▸ **RECORDS SHOWN**:
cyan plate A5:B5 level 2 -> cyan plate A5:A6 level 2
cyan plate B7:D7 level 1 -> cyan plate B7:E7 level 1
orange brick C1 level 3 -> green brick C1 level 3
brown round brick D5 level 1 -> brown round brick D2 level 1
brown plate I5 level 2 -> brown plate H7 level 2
...
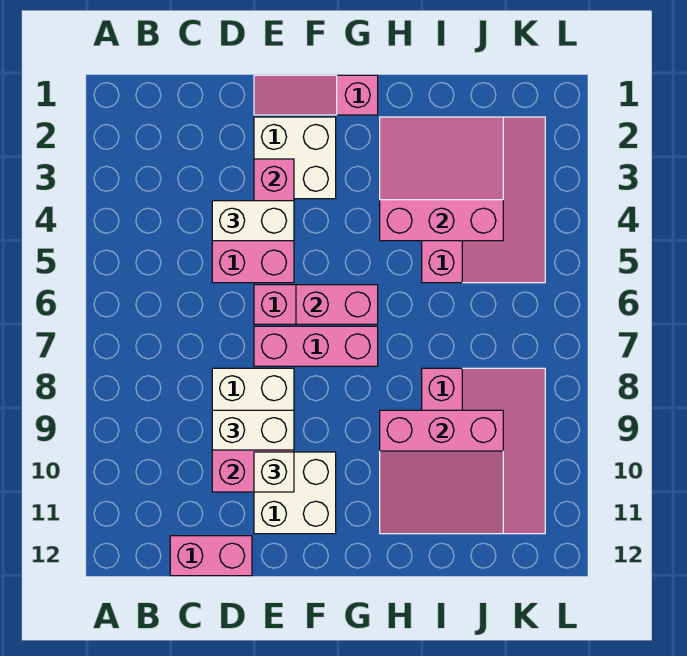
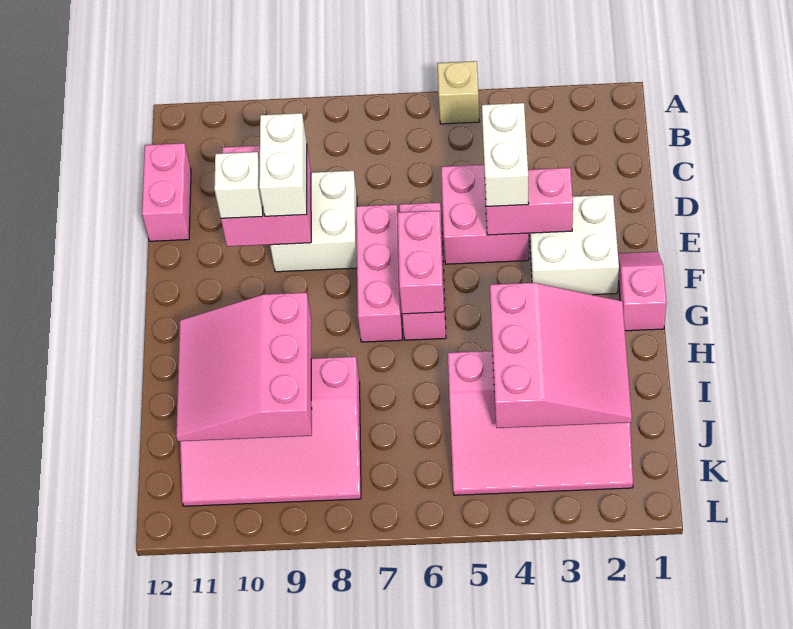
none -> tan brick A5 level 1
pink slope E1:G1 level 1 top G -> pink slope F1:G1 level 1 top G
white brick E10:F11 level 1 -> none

▸ **TASK DETAILS**: Output only an exact transcription of the lines above from the one with "brown round brick D5" up to and including the one with "brown plate I5".

▸ **WRITTEN SOLUTION**:
brown round brick D5 level 1 -> brown round brick D2 level 1
brown plate I5 level 2 -> brown plate H7 level 2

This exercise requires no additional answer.